Here the job is to transcribe the data exactly while omitting the images.

Version comparison data
↓↓↓

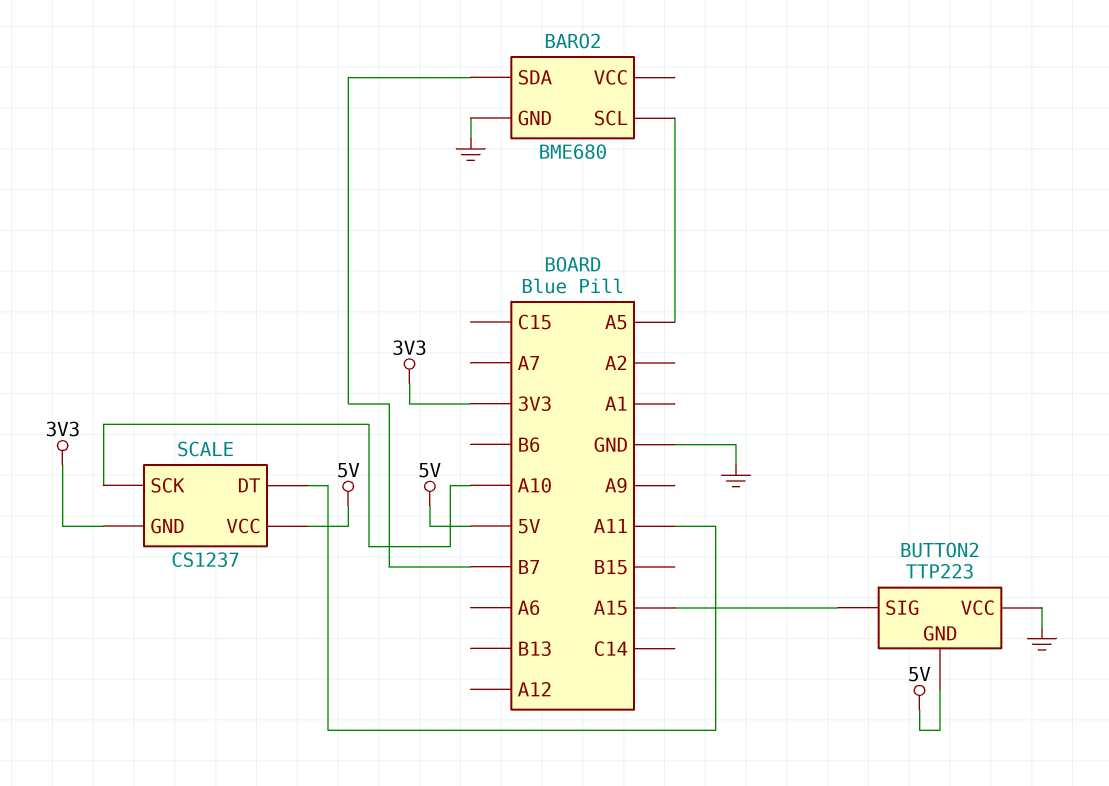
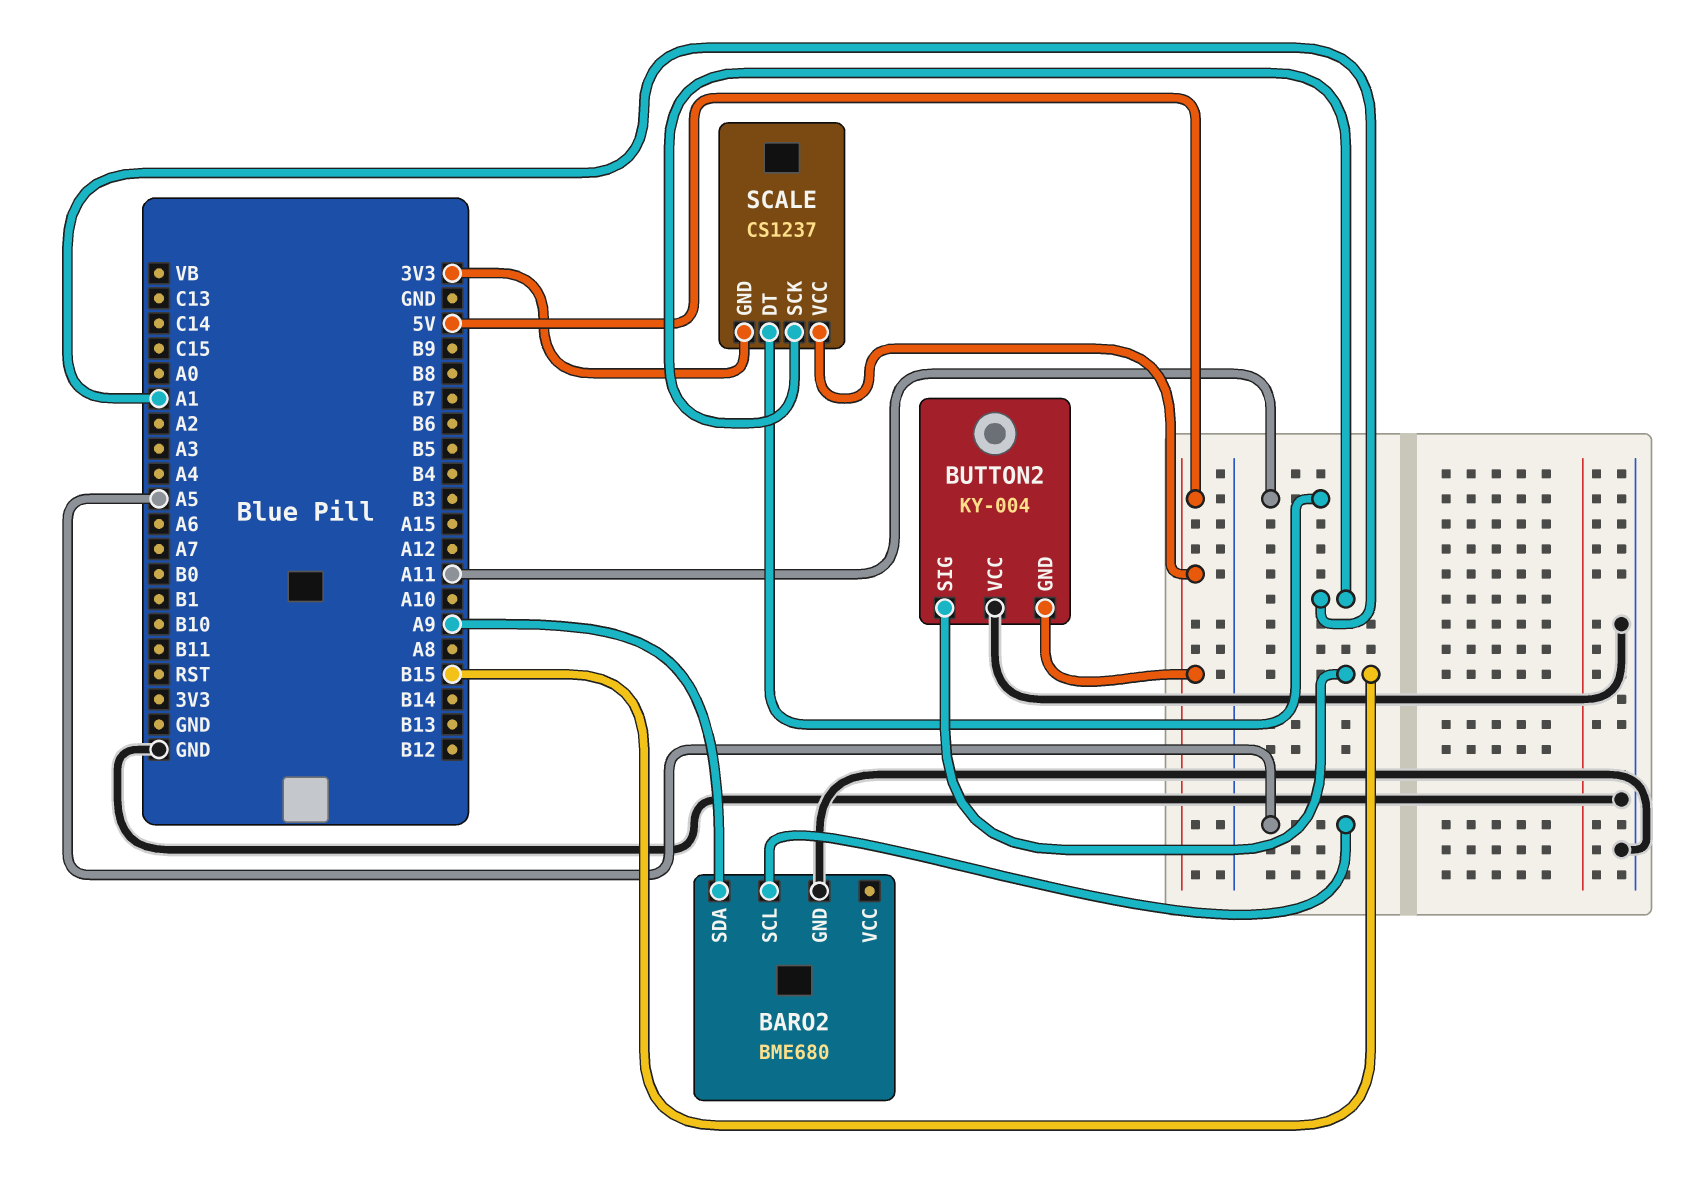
BARO2 pin SDA: B7 -> A9
BUTTON2: TTP223 -> KY-004
BUTTON2 pin SIG: A15 -> B15
SCALE pin SCK: A10 -> A1

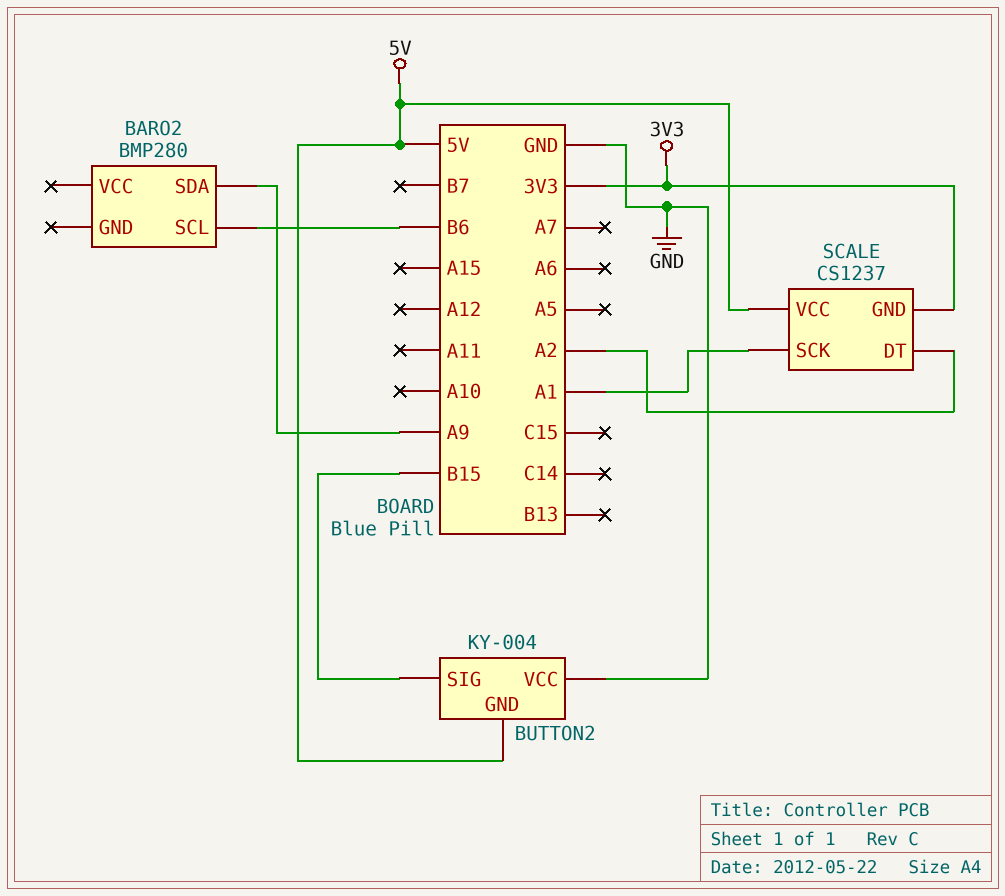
BARO2: BME680 -> BMP280
BARO2 pin GND: GND -> none
BARO2 pin SCL: A5 -> B6
SCALE pin DT: A11 -> A2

↑↑↑

#### [OUTPUT OF THE TASK]
BARO2 pin SDA: B7 -> A9
BUTTON2: TTP223 -> KY-004
BUTTON2 pin SIG: A15 -> B15
SCALE pin SCK: A10 -> A1

BARO2: BME680 -> BMP280
BARO2 pin GND: GND -> none
BARO2 pin SCL: A5 -> B6
SCALE pin DT: A11 -> A2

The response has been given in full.